**Directive**
Copy everything from the line containing "BGY: 7:38 -> 2:38" down through the line containing "KQZ: 7:33 -> 7:11", replacing "UHQ" with "UHR" and keeping everything else the same. Leave the pictures out of your answer.

**Records to process**
________________________

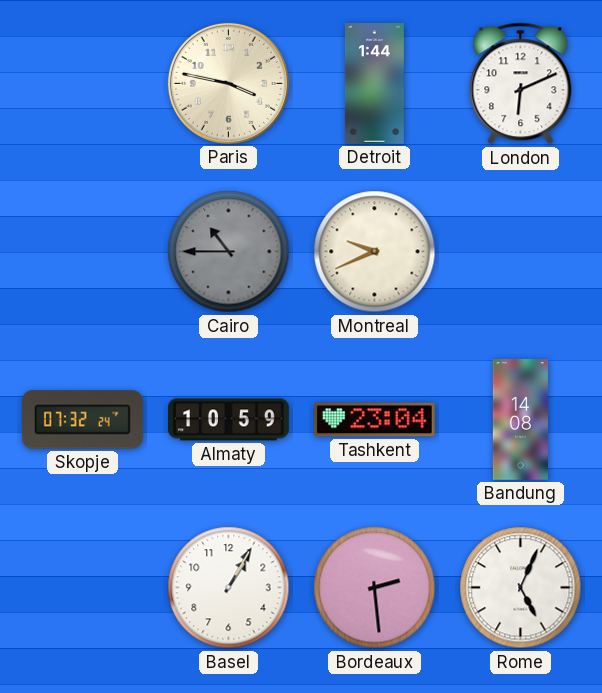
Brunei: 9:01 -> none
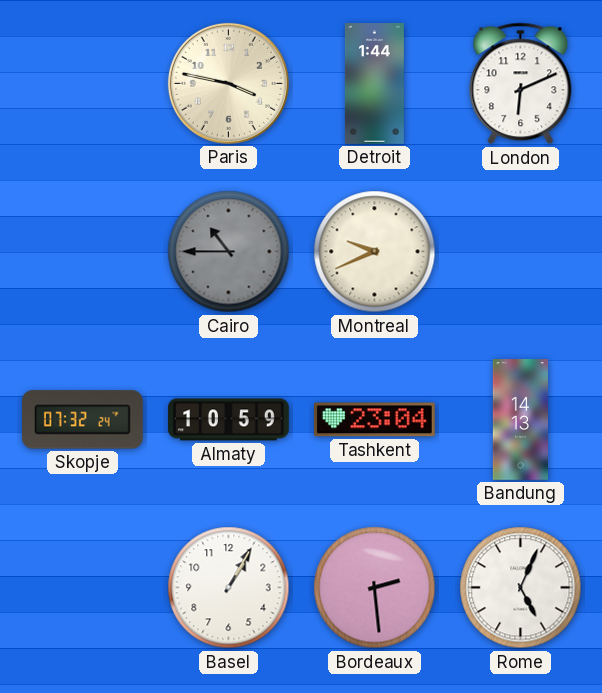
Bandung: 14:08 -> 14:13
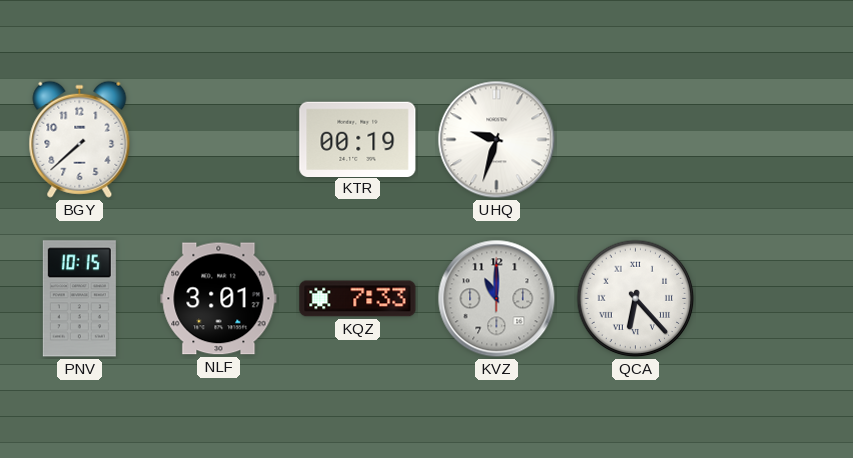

________________________

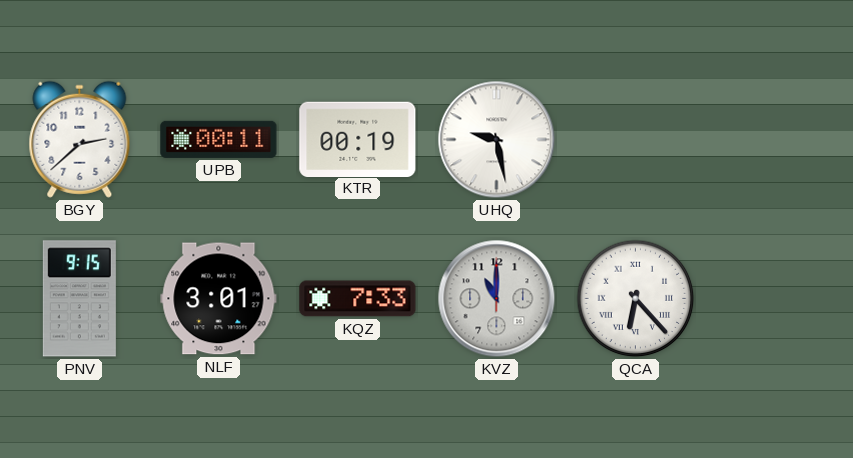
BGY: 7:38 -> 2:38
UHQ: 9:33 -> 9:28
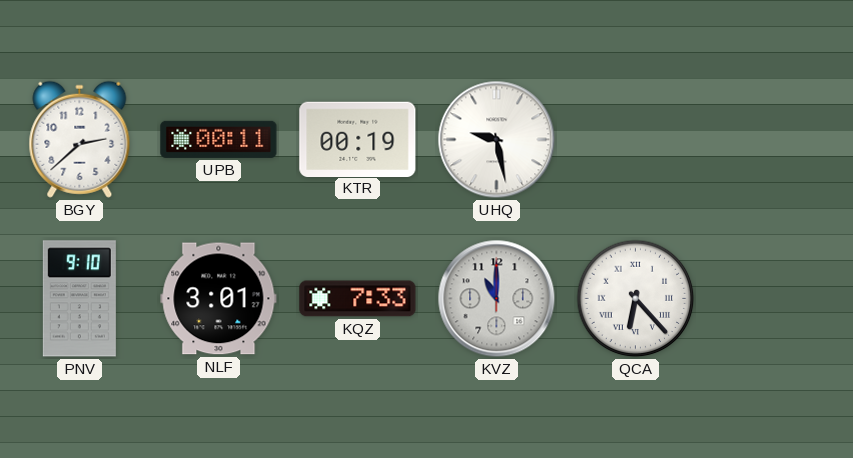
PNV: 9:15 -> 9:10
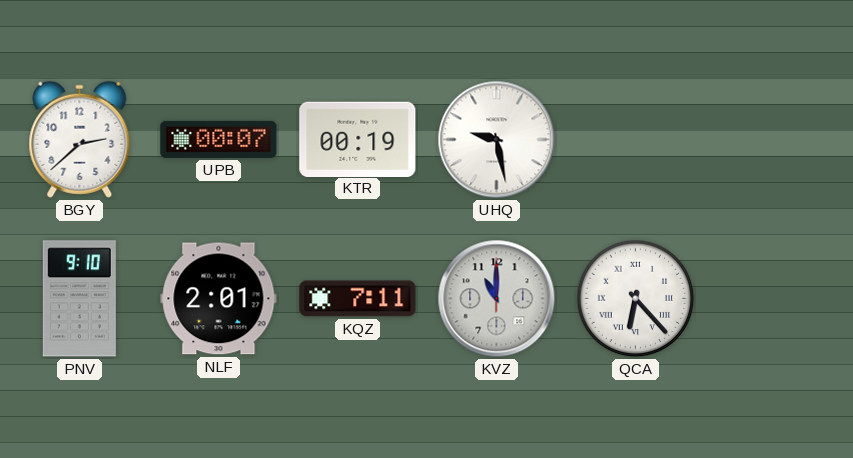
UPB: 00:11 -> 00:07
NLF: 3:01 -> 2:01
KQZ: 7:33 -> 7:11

________________________

**Solution to this exercise**
BGY: 7:38 -> 2:38
UHR: 9:33 -> 9:28
PNV: 9:15 -> 9:10
UPB: 00:11 -> 00:07
NLF: 3:01 -> 2:01
KQZ: 7:33 -> 7:11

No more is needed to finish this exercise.